**Exercise requirements:**
Only the lines below from the one containing "cyan brick B5:B6" to the one containing "blue plate R9:R11" should be repeated, both included and unchanged.

─── Supplied records

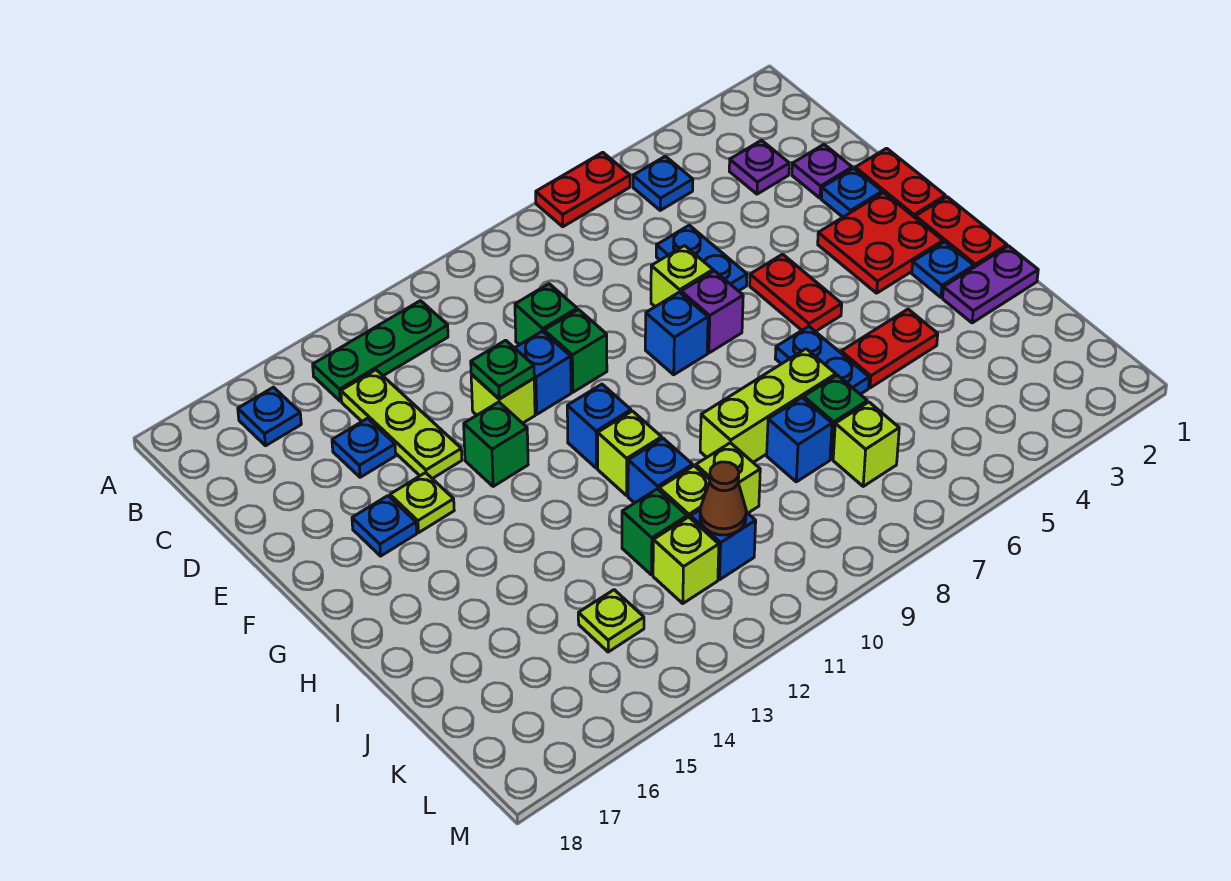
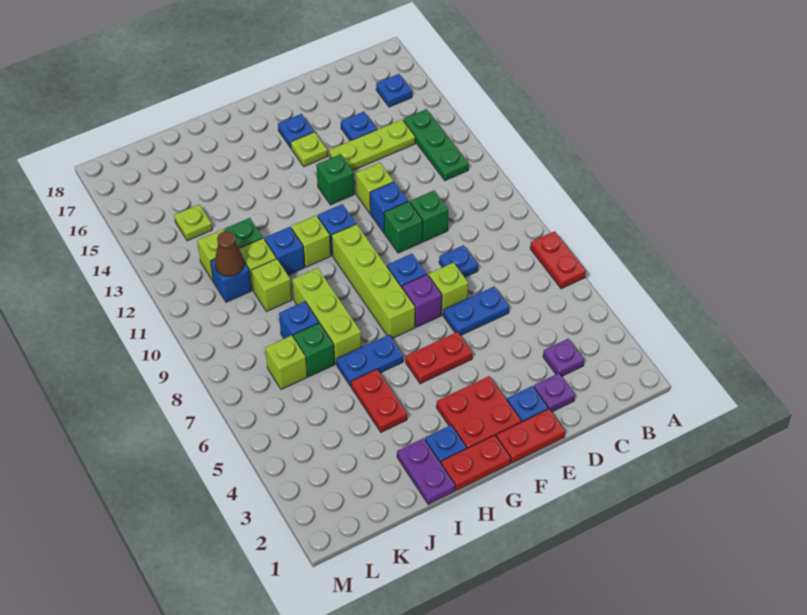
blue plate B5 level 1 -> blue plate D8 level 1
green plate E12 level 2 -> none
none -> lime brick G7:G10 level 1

──────
─── Supplied records

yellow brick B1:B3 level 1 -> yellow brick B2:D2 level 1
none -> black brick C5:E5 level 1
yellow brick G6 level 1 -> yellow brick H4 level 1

──────
─── Supplied records

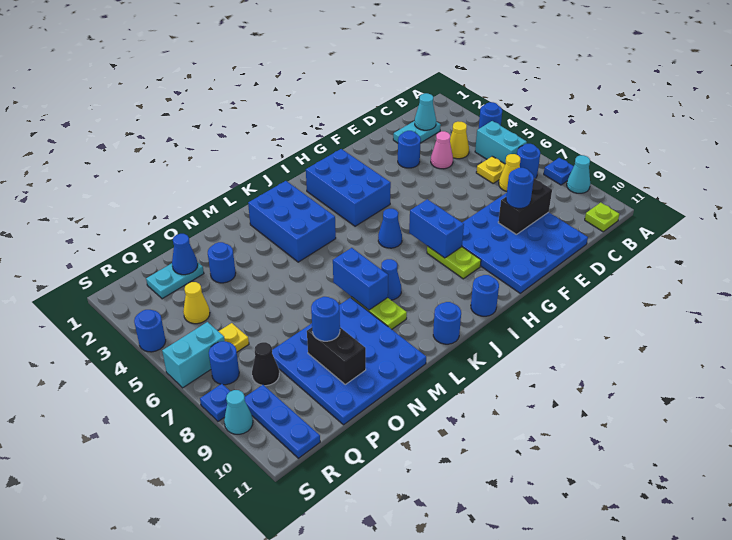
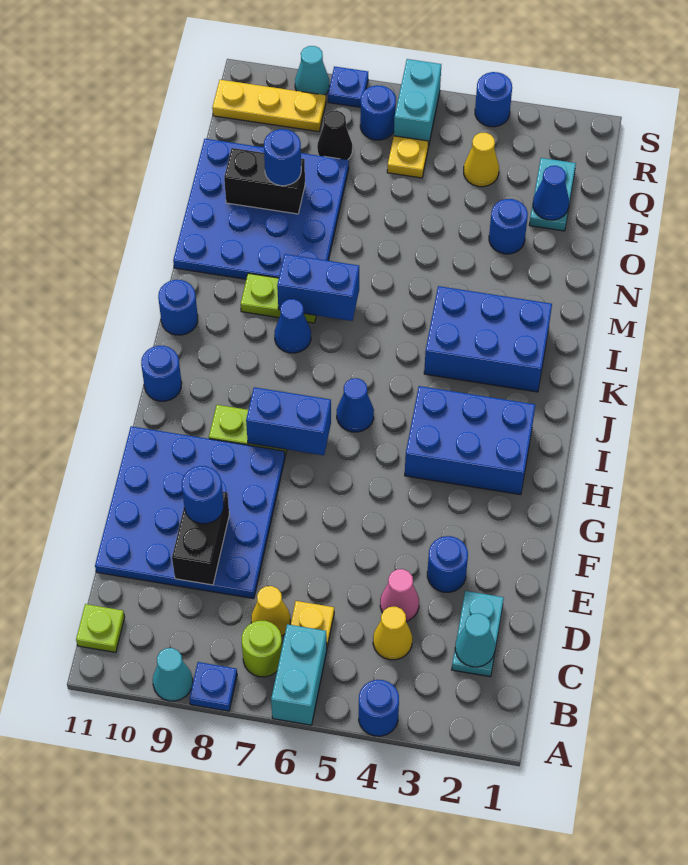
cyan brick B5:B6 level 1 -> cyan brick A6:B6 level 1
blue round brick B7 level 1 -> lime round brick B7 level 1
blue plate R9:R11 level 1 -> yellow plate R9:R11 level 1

──────

**Task answer:**
cyan brick B5:B6 level 1 -> cyan brick A6:B6 level 1
blue round brick B7 level 1 -> lime round brick B7 level 1
blue plate R9:R11 level 1 -> yellow plate R9:R11 level 1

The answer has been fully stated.